* [DIRECTIONS FOR THIS TASK]: Output the whole listing exactly, except for the pictures in it.

* [STUDY MATERIAL]:
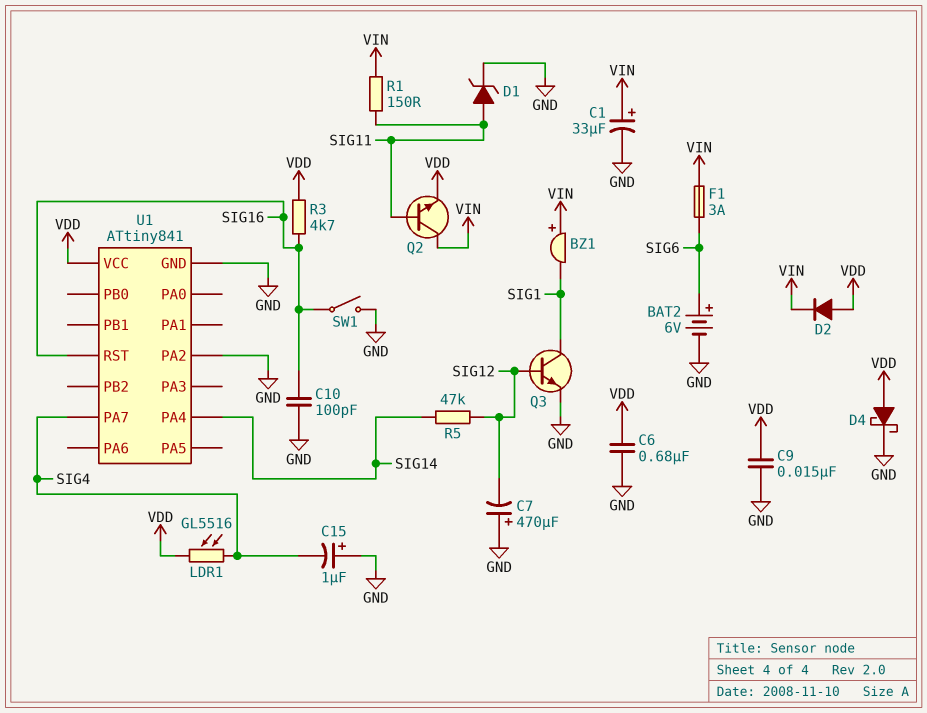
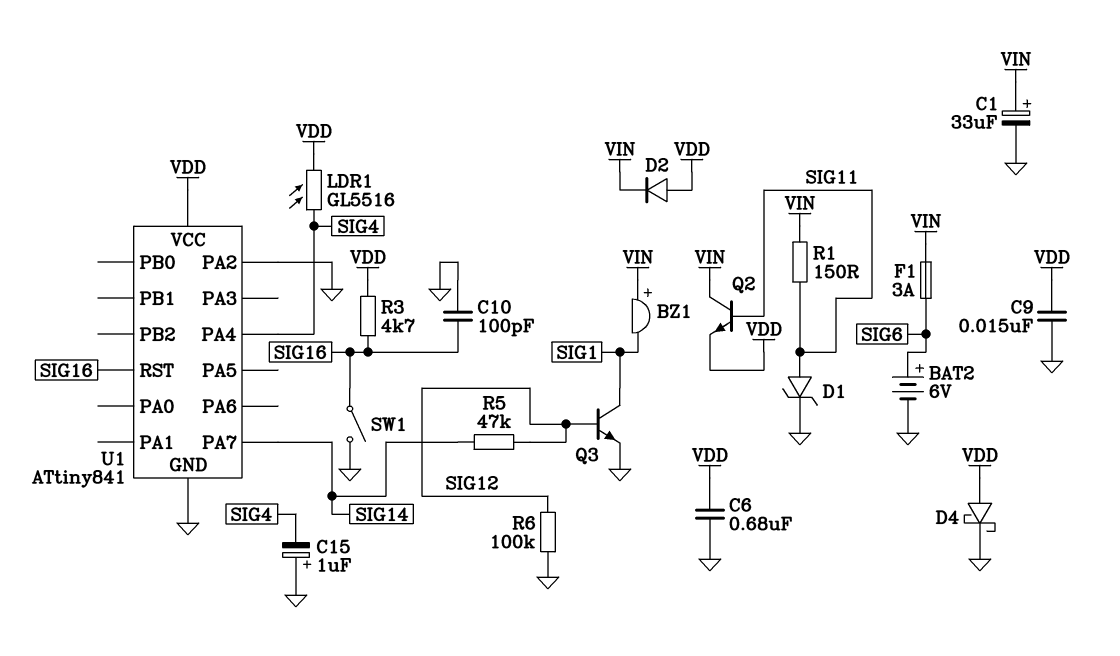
C7: 470uF (plus GND, minus SIG12) -> none
R6: none -> 100k (GND, SIG12)
U1 pin PA4: SIG14 -> SIG4
U1 pin PA7: SIG4 -> SIG14

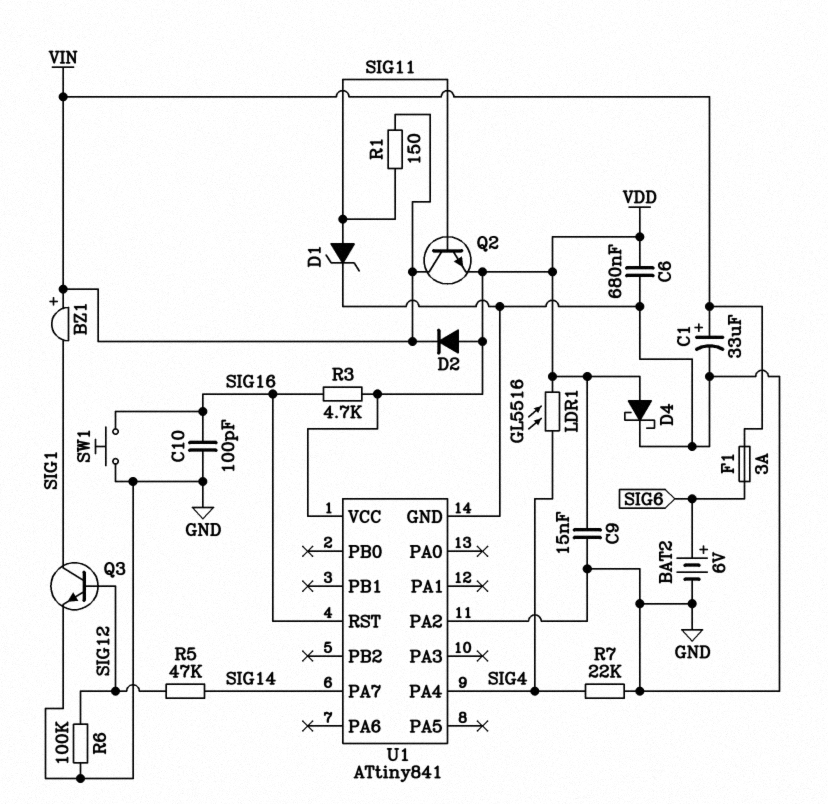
C15: 1uF (plus GND, minus SIG4) -> none
R7: none -> 22k (GND, SIG4)
SW1: switch (GND, SIG16) -> button (GND, SIG16)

* [WRITTEN ANSWER]:
C7: 470uF (plus GND, minus SIG12) -> none
R6: none -> 100k (GND, SIG12)
U1 pin PA4: SIG14 -> SIG4
U1 pin PA7: SIG4 -> SIG14

C15: 1uF (plus GND, minus SIG4) -> none
R7: none -> 22k (GND, SIG4)
SW1: switch (GND, SIG16) -> button (GND, SIG16)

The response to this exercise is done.